> **Your goal**
Go line by line through the data below and count those that hold "turquoise". Return only the number.

> **Exercise material**
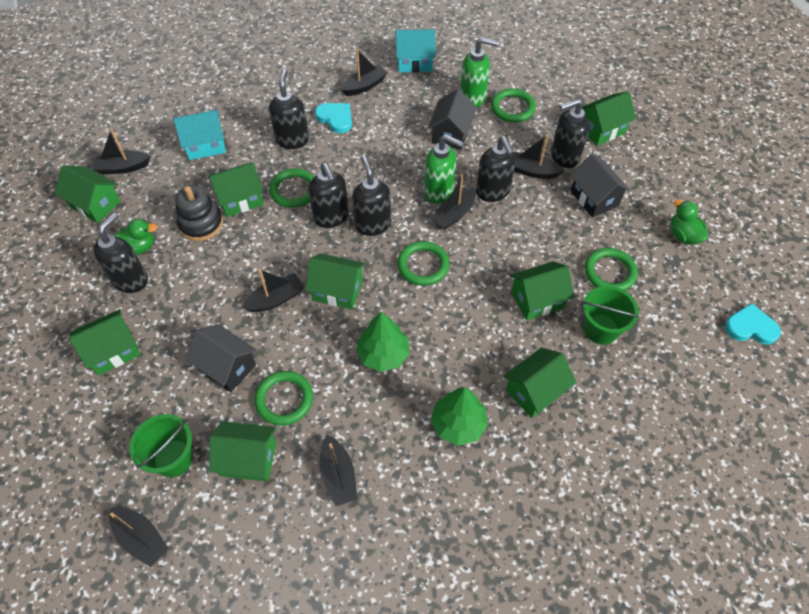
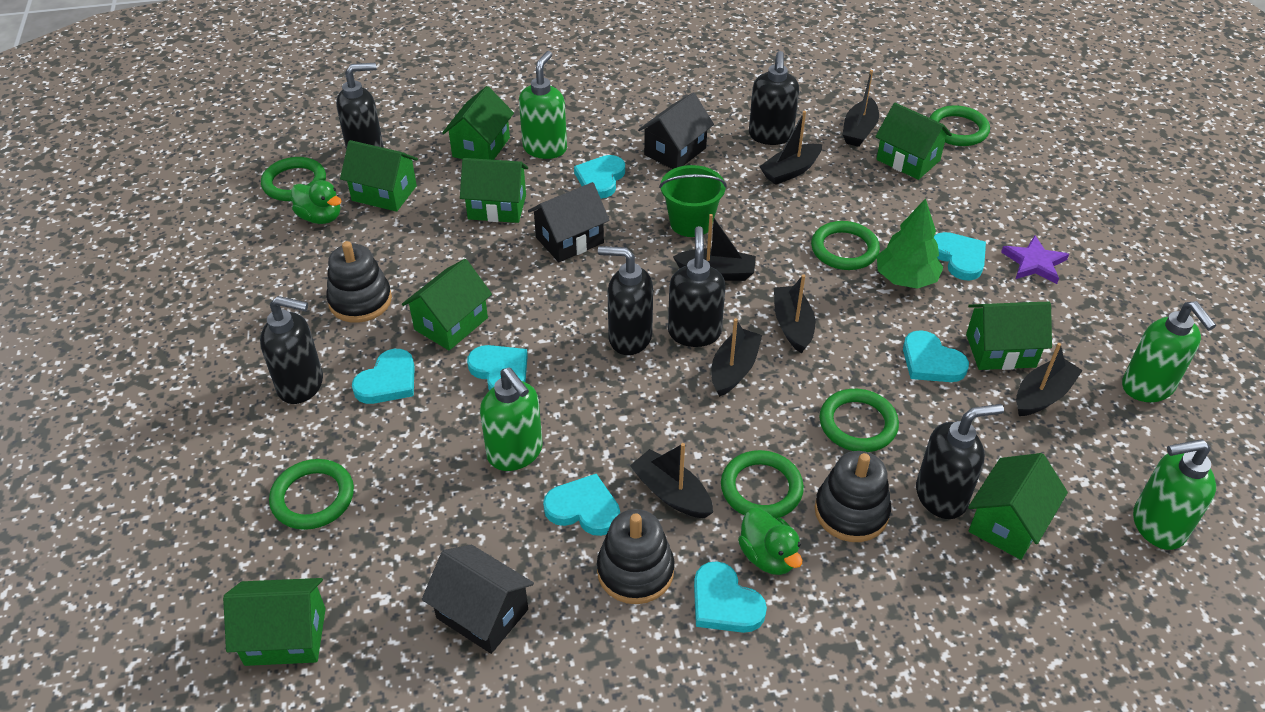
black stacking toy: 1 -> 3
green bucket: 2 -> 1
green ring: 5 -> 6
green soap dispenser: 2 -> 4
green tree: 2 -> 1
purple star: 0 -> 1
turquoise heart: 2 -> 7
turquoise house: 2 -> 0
==
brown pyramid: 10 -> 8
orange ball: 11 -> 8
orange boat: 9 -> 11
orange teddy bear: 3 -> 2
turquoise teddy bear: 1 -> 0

> **Written solution**
3